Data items
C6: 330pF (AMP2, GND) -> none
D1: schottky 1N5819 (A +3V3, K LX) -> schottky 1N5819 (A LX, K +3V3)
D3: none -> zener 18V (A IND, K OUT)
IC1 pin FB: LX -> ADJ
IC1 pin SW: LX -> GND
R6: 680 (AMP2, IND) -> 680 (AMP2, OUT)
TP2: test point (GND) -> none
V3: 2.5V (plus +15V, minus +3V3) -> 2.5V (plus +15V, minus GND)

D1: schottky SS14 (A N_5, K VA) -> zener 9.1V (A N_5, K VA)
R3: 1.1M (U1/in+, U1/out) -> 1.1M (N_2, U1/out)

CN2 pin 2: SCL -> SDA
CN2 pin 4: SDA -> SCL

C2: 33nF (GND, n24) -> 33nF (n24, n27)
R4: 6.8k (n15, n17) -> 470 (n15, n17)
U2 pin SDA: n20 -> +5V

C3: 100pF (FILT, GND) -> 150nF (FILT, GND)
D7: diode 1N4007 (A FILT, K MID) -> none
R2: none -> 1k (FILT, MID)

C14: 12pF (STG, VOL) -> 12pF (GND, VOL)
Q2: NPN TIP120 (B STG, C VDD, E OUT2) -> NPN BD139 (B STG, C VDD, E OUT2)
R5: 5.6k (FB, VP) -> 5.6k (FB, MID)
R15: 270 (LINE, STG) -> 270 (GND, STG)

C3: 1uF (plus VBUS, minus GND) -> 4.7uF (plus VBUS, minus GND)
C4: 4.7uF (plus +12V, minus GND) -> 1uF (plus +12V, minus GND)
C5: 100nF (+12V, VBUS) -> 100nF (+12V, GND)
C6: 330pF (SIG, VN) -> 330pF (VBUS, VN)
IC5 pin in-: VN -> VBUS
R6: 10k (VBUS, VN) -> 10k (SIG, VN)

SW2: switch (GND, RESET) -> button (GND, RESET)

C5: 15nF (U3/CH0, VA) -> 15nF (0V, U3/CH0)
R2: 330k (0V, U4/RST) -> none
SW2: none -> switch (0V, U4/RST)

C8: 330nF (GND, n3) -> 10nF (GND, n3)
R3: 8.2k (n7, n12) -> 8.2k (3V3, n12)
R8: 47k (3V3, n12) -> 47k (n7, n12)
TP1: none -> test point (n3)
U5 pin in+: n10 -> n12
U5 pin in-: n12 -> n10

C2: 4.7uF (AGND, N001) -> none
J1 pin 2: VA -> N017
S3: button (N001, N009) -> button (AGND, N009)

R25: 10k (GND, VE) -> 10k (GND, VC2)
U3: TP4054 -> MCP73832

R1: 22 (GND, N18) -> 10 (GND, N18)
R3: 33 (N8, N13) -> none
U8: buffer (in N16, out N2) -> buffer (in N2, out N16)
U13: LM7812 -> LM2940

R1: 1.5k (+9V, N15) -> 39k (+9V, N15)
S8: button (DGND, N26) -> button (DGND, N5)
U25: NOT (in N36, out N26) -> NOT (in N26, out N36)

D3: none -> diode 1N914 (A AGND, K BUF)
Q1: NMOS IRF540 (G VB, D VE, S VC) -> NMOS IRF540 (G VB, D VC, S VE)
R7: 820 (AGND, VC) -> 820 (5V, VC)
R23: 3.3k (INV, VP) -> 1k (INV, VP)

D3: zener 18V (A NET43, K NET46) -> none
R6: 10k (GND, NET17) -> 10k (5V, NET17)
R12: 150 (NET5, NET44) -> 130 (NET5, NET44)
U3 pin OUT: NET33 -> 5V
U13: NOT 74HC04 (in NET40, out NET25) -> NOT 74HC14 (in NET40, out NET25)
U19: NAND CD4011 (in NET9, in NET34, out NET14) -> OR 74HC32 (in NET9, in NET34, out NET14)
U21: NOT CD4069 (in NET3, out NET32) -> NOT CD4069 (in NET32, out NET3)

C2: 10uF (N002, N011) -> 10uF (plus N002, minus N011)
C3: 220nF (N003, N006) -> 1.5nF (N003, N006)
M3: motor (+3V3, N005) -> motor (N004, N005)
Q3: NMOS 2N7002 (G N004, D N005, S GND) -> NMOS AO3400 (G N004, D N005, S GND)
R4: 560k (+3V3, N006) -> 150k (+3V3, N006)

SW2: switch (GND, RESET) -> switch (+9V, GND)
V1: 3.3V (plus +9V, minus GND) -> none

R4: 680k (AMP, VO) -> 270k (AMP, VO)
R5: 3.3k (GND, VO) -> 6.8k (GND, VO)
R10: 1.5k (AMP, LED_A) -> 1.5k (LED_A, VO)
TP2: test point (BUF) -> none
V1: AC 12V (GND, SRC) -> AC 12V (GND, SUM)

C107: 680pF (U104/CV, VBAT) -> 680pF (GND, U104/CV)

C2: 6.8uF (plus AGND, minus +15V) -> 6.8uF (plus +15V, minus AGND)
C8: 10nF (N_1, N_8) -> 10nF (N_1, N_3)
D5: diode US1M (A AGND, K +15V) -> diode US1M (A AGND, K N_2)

▶ [Problem statement]
Please print exactly the lines from the one containing "C2: 6.8uF (plus" through the last line of the records, both included, and nothing else.

▶ [Reply]
C2: 6.8uF (plus AGND, minus +15V) -> 6.8uF (plus +15V, minus AGND)
C8: 10nF (N_1, N_8) -> 10nF (N_1, N_3)
D5: diode US1M (A AGND, K +15V) -> diode US1M (A AGND, K N_2)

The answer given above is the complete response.